• **Work item**
Across all the records, filter for lines with the word "parking" and copy them.

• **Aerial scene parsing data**
****

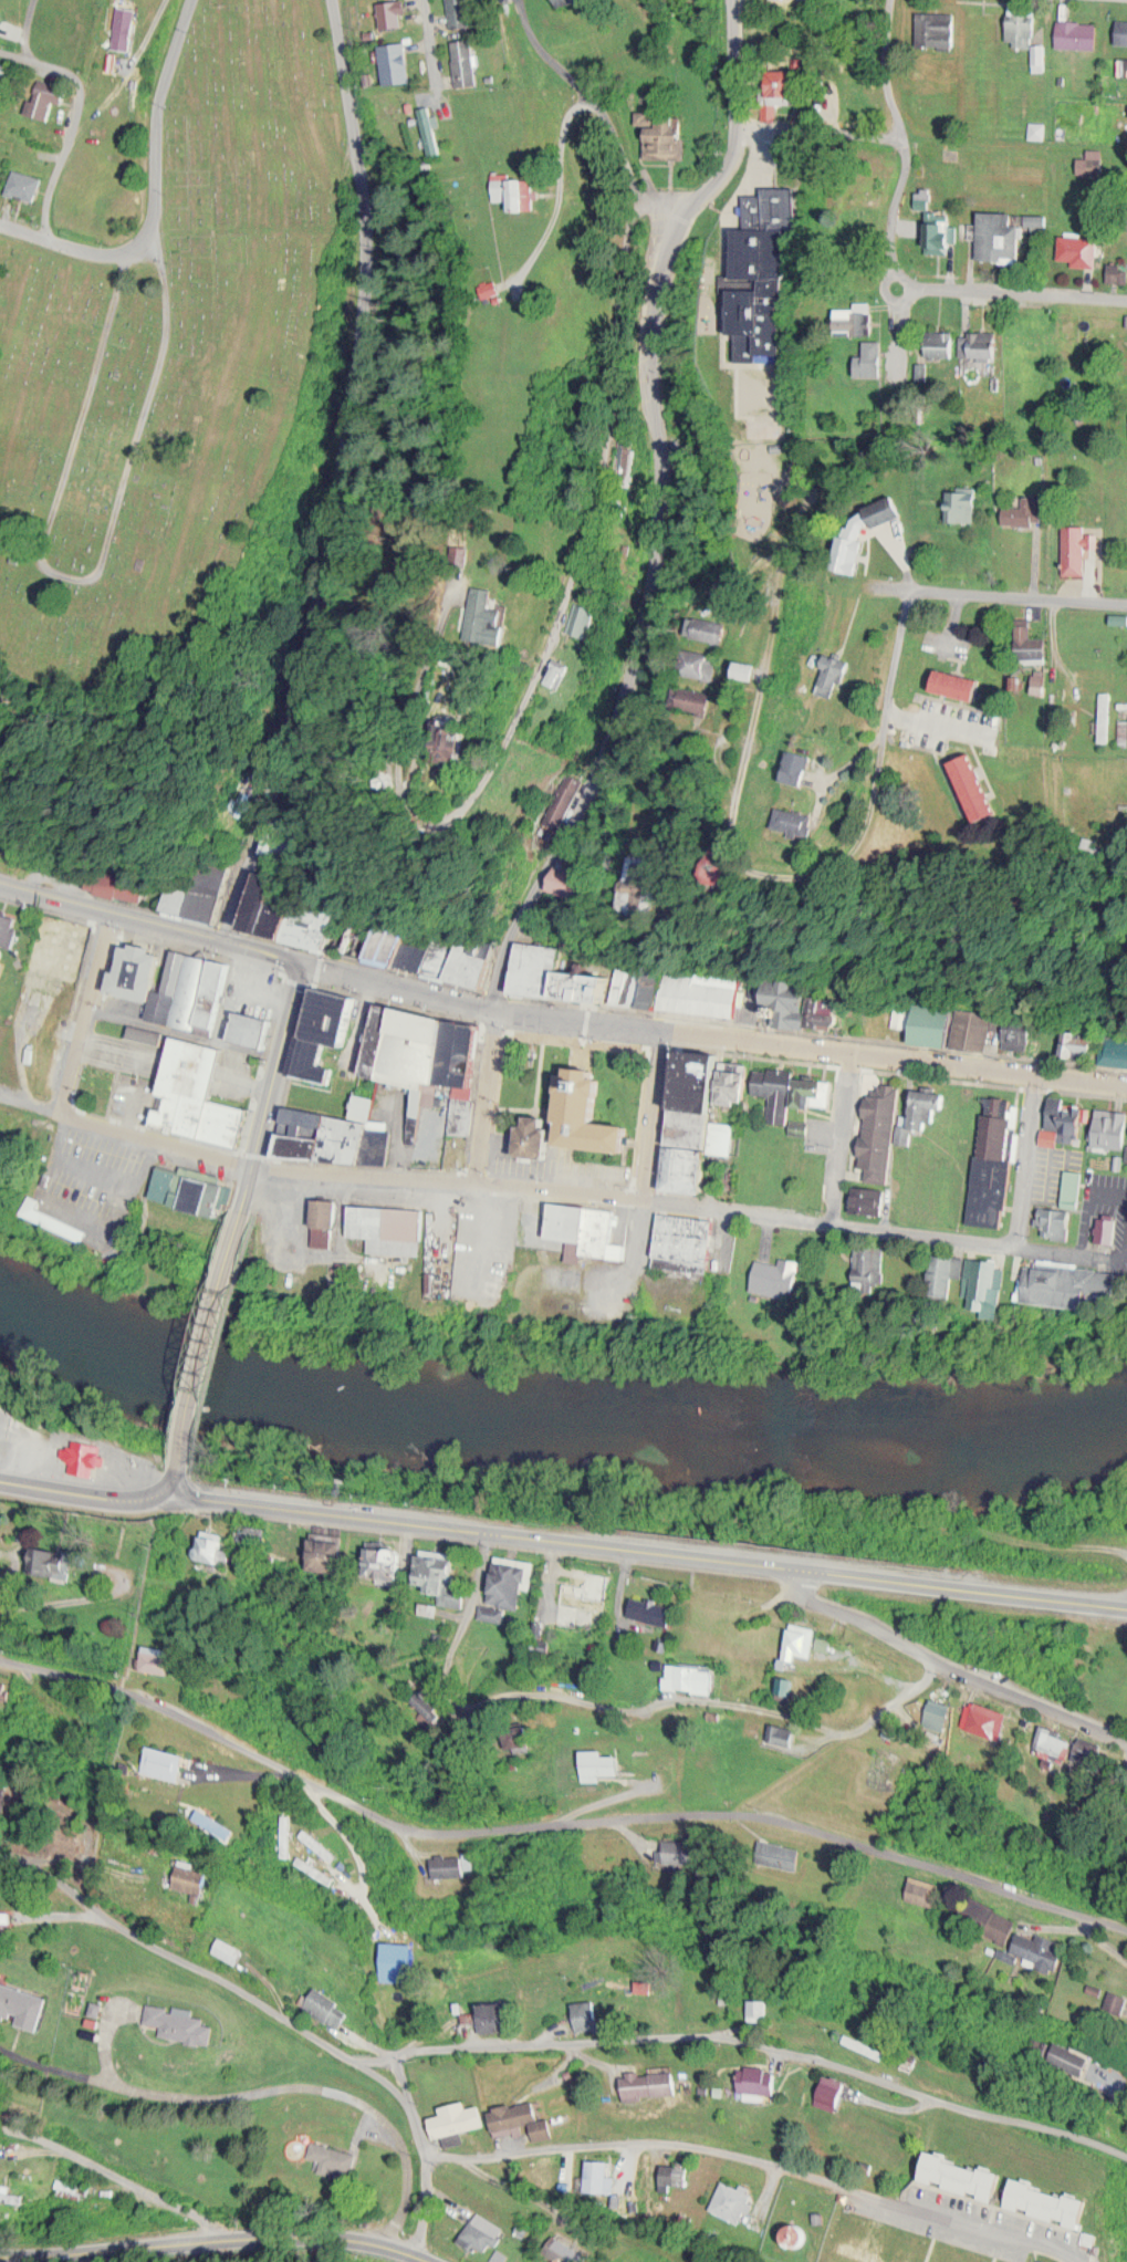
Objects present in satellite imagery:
building: (0, 10)
building: (461, 12)
building: (395, 13)
building: (126, 23)
building: (1021, 26)
road: (23, 27)
road: (527, 27)
building: (938, 30)
building: (1120, 31)
building: (1075, 33)
road: (145, 39)
road: (444, 56)
building: (468, 61)
building: (398, 62)
road: (41, 65)
building: (786, 82)
building: (50, 108)
road: (158, 115)
road: (617, 128)
road: (822, 129)
building: (432, 130)
building: (667, 134)
road: (904, 139)
road: (55, 162)
parking lot: (755, 168)
road: (741, 181)
building: (26, 183)
road: (551, 186)
building: (943, 232)
building: (999, 238)
road: (79, 243)
building: (1076, 258)
building: (1118, 269)
building: (762, 272)
road: (1018, 287)
road: (896, 298)
building: (858, 318)
parking lot: (644, 330)
building: (943, 342)
building: (983, 343)
park: (172, 353)
building: (875, 357)
road: (334, 472)
road: (652, 500)
building: (964, 502)
building: (1026, 510)
building: (867, 530)
building: (1076, 558)
road: (87, 575)
road: (909, 576)
road: (997, 592)
building: (504, 614)
building: (588, 618)
building: (712, 634)
building: (1031, 644)
road: (560, 647)
building: (699, 662)
building: (746, 669)
building: (568, 673)
building: (838, 674)
building: (959, 694)
building: (695, 698)
building: (1107, 715)
building: (1125, 729)
building: (479, 746)
building: (809, 763)
building: (980, 785)
building: (563, 798)
building: (817, 816)
building: (741, 863)
building: (574, 869)
building: (652, 877)
building: (126, 884)
road: (786, 886)
building: (212, 891)
building: (181, 897)
building: (280, 904)
road: (151, 921)
building: (8, 925)
building: (320, 926)
building: (416, 953)
building: (442, 958)
building: (477, 960)
building: (541, 967)
building: (177, 968)
building: (142, 969)
parking lot: (265, 981)
building: (593, 982)
building: (630, 984)
building: (653, 986)
building: (195, 988)
building: (220, 991)
building: (700, 994)
building: (793, 997)
building: (168, 1003)
road: (84, 1010)
building: (340, 1013)
building: (933, 1021)
building: (257, 1026)
road: (713, 1030)
building: (1010, 1032)
building: (390, 1035)
building: (1068, 1042)
building: (426, 1044)
building: (1113, 1049)
building: (470, 1050)
road: (175, 1058)
building: (318, 1058)
building: (706, 1076)
road: (273, 1084)
building: (780, 1088)
building: (818, 1088)
building: (202, 1092)
road: (491, 1092)
road: (27, 1098)
road: (134, 1107)
building: (465, 1107)
building: (924, 1108)
building: (0, 1111)
building: (595, 1112)
road: (659, 1112)
building: (1067, 1121)
building: (696, 1126)
building: (2, 1127)
building: (306, 1131)
road: (844, 1135)
road: (154, 1137)
building: (350, 1137)
building: (881, 1137)
building: (1110, 1137)
road: (1026, 1156)
building: (997, 1160)
building: (692, 1167)
road: (95, 1172)
parking lot: (89, 1179)
building: (1075, 1184)
building: (193, 1187)
building: (869, 1197)
road: (635, 1199)
road: (1090, 1201)
building: (331, 1210)
road: (83, 1217)
building: (389, 1226)
building: (586, 1228)
building: (1110, 1228)
building: (688, 1235)
building: (325, 1236)
road: (1051, 1247)
parking lot: (488, 1252)
road: (1107, 1253)
building: (869, 1266)
building: (981, 1283)
building: (1067, 1283)
building: (777, 1286)
road: (211, 1337)
river: (554, 1411)
building: (81, 1465)
road: (170, 1479)
road: (79, 1493)
building: (253, 1534)
building: (291, 1541)
road: (669, 1550)
building: (328, 1554)
building: (51, 1562)
building: (389, 1564)
building: (445, 1574)
building: (511, 1580)
road: (959, 1584)
road: (108, 1593)
building: (585, 1599)
road: (35, 1602)
building: (652, 1609)
building: (799, 1641)
building: (156, 1657)
building: (788, 1686)
road: (312, 1687)
road: (576, 1700)
road: (894, 1701)
building: (932, 1715)
building: (26, 1725)
building: (782, 1732)
building: (1046, 1744)
building: (1082, 1749)
building: (165, 1761)
building: (601, 1762)
road: (620, 1793)
road: (555, 1821)
building: (214, 1822)
road: (402, 1839)
building: (321, 1843)
building: (679, 1853)
building: (773, 1856)
building: (449, 1864)
building: (193, 1876)
building: (926, 1885)
building: (1039, 1948)
building: (230, 1950)
building: (402, 1968)
building: (329, 2000)
building: (1117, 2000)
building: (22, 2001)
building: (761, 2008)
building: (587, 2014)
building: (499, 2015)
building: (183, 2021)
building: (860, 2043)
road: (546, 2051)
road: (6, 2053)
building: (1075, 2057)
building: (760, 2079)
building: (642, 2084)
road: (406, 2087)
road: (1049, 2093)
road: (264, 2101)
building: (458, 2119)
building: (509, 2120)
building: (538, 2129)
road: (428, 2146)
building: (334, 2155)
road: (753, 2170)
building: (969, 2175)
building: (676, 2176)
building: (598, 2177)
road: (123, 2186)
building: (11, 2193)
building: (732, 2201)
building: (1053, 2201)
building: (478, 2233)
road: (223, 2237)
building: (799, 2239)
building: (1104, 2240)
building: (563, 2251)
building: (858, 2258)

****

• **Output below**
parking lot: (755, 168)
parking lot: (644, 330)
parking lot: (265, 981)
parking lot: (89, 1179)
parking lot: (488, 1252)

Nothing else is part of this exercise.